DATASET CONTENT Block Start

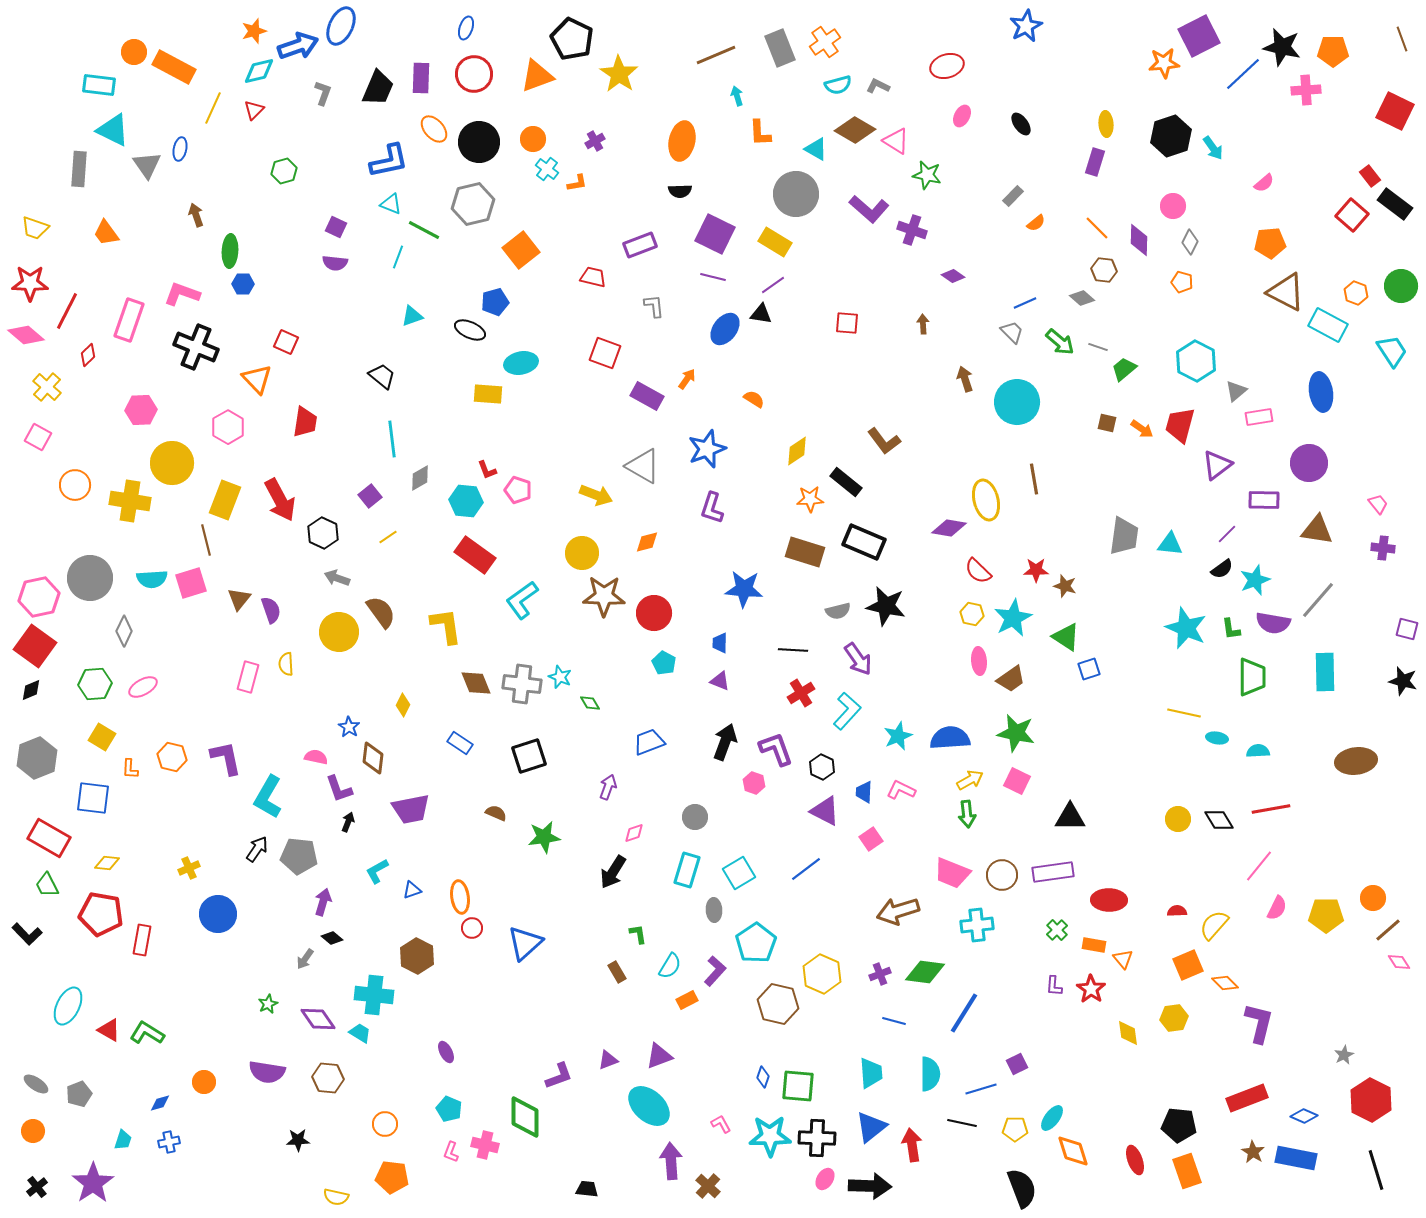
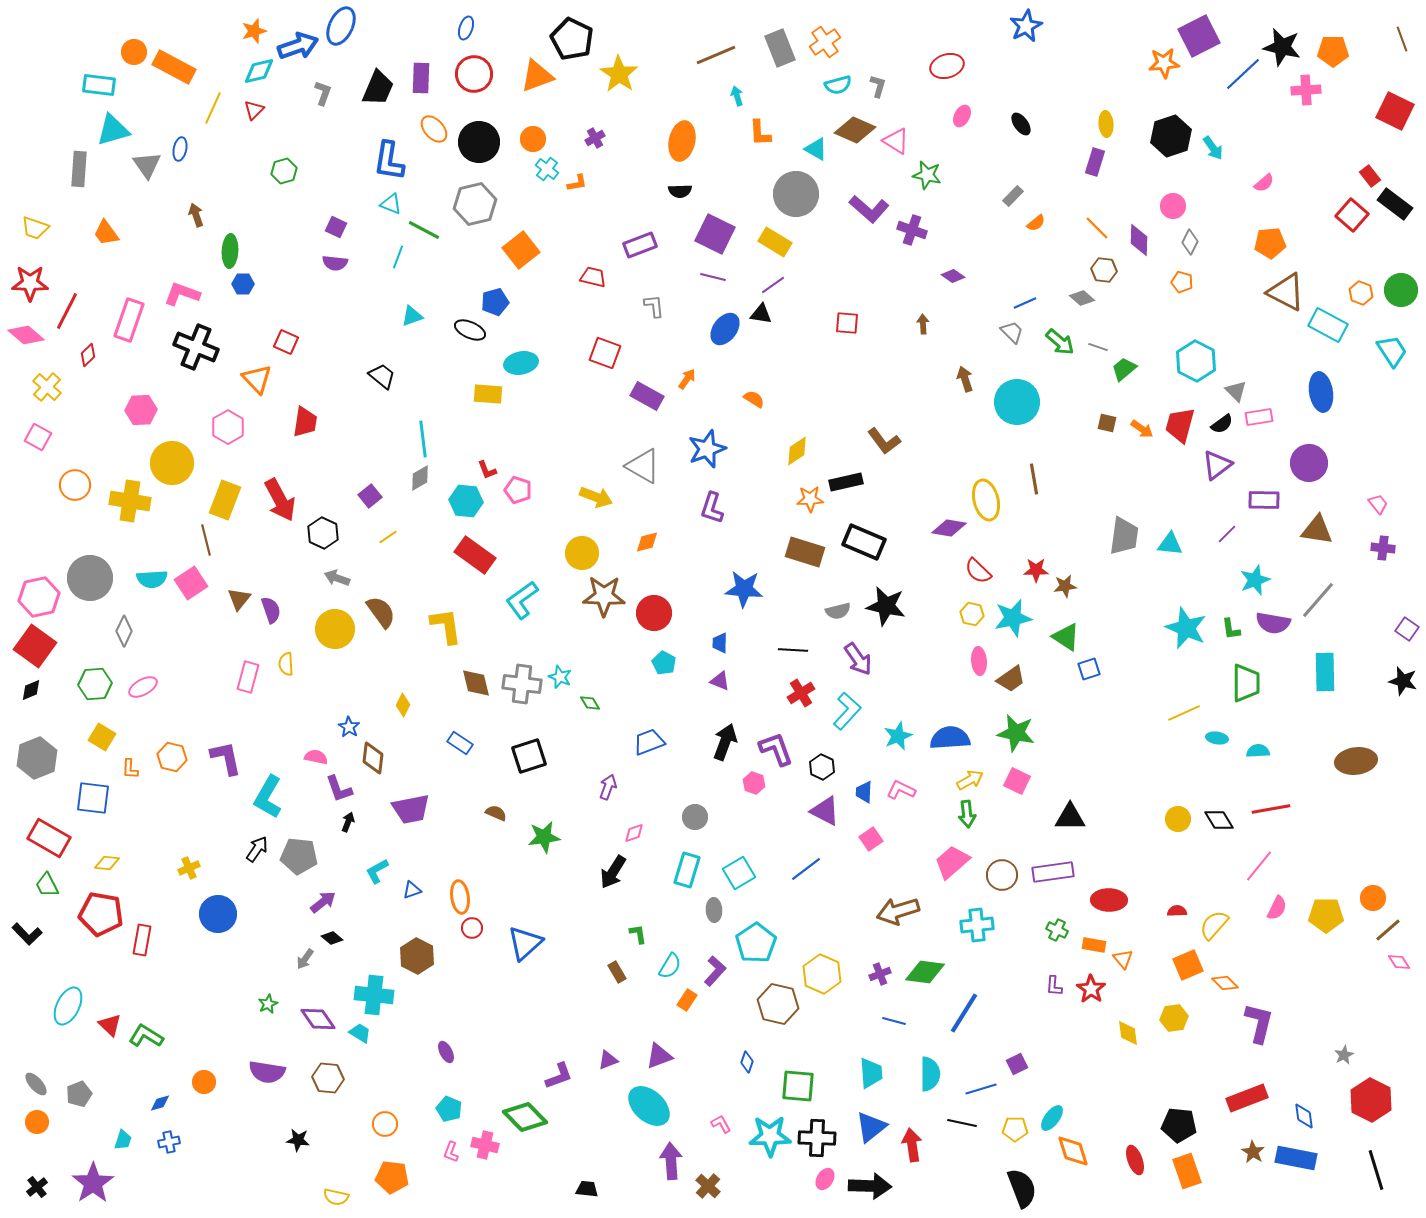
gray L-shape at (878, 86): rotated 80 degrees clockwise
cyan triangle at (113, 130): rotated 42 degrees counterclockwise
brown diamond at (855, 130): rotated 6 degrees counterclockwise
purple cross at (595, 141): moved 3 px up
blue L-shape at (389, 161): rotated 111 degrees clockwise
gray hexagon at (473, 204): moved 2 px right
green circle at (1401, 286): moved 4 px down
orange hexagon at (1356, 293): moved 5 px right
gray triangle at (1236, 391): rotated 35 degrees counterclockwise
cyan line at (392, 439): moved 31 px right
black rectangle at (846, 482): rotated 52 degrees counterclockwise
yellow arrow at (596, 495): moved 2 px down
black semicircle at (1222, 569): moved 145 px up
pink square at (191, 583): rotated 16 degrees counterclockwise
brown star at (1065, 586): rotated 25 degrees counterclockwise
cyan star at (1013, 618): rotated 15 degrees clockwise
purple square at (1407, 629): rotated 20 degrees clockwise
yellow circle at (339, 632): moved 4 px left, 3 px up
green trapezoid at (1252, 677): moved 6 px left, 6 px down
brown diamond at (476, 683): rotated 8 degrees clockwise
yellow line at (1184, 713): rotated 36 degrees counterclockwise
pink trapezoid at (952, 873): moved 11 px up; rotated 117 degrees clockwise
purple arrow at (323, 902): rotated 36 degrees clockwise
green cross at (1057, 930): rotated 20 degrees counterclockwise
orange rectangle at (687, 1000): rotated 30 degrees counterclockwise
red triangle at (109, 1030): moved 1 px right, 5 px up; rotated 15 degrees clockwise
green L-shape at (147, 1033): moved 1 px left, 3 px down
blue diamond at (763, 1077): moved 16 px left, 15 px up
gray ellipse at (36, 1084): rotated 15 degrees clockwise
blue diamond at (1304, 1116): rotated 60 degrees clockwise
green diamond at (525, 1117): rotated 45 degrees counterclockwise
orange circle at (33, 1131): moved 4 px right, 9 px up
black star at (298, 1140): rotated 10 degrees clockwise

DATASET CONTENT Block End

TASK DESCRIPTION: Output must match the lines from the start of the records above through the line that contains "yellow arrow at (596, 495): moved 2 px down", exactly and with every picture removed.

ANSWER TO THE PROBLEM:
gray L-shape at (878, 86): rotated 80 degrees clockwise
cyan triangle at (113, 130): rotated 42 degrees counterclockwise
brown diamond at (855, 130): rotated 6 degrees counterclockwise
purple cross at (595, 141): moved 3 px up
blue L-shape at (389, 161): rotated 111 degrees clockwise
gray hexagon at (473, 204): moved 2 px right
green circle at (1401, 286): moved 4 px down
orange hexagon at (1356, 293): moved 5 px right
gray triangle at (1236, 391): rotated 35 degrees counterclockwise
cyan line at (392, 439): moved 31 px right
black rectangle at (846, 482): rotated 52 degrees counterclockwise
yellow arrow at (596, 495): moved 2 px down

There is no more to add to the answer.